• _WORK ORDER_: Print every line below exactly. Skip the pictures.

• _GIVEN INFORMATION_:
+===+

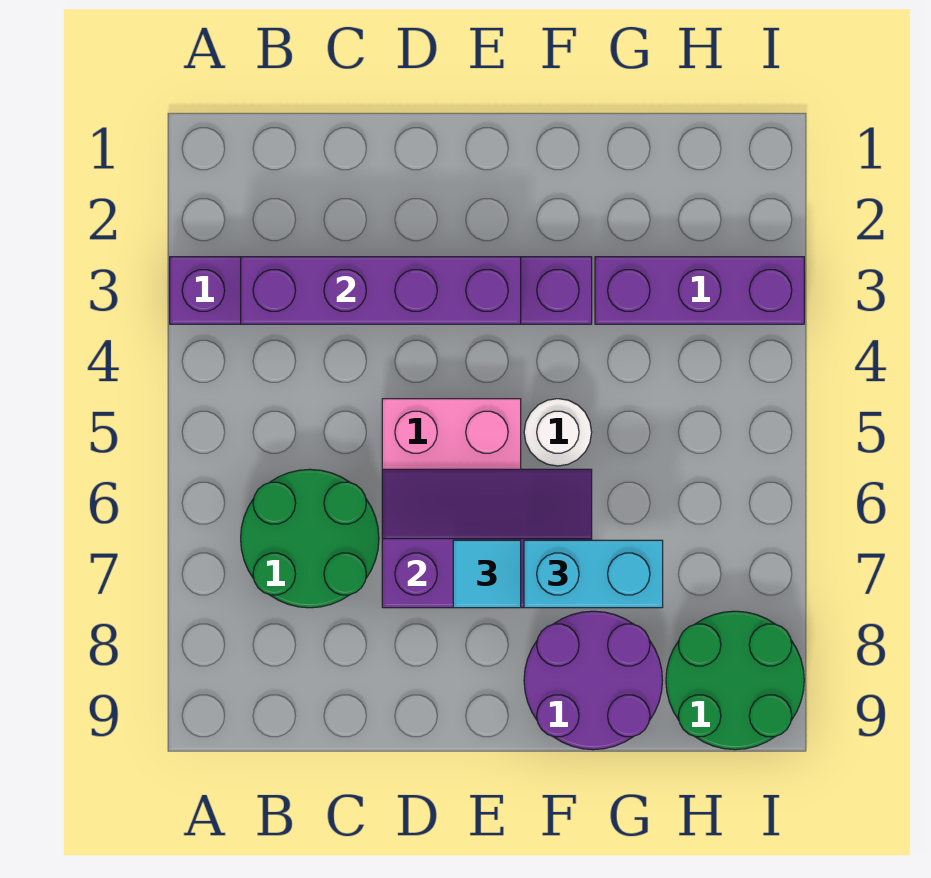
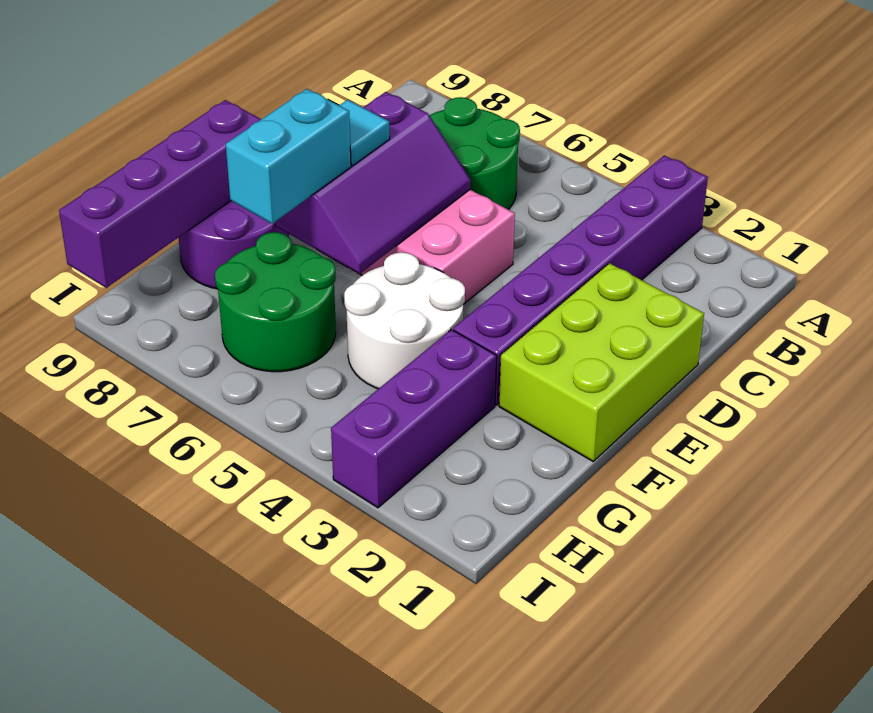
purple brick B3:E3 level 2 -> purple brick F9:I9 level 2
none -> lime brick D1:F2 level 1
white round brick F5 level 1 -> white round brick F4:G5 level 1
green round brick H8:I9 level 1 -> green round brick G6:H7 level 1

+===+

• _SOLUTION_:
purple brick B3:E3 level 2 -> purple brick F9:I9 level 2
none -> lime brick D1:F2 level 1
white round brick F5 level 1 -> white round brick F4:G5 level 1
green round brick H8:I9 level 1 -> green round brick G6:H7 level 1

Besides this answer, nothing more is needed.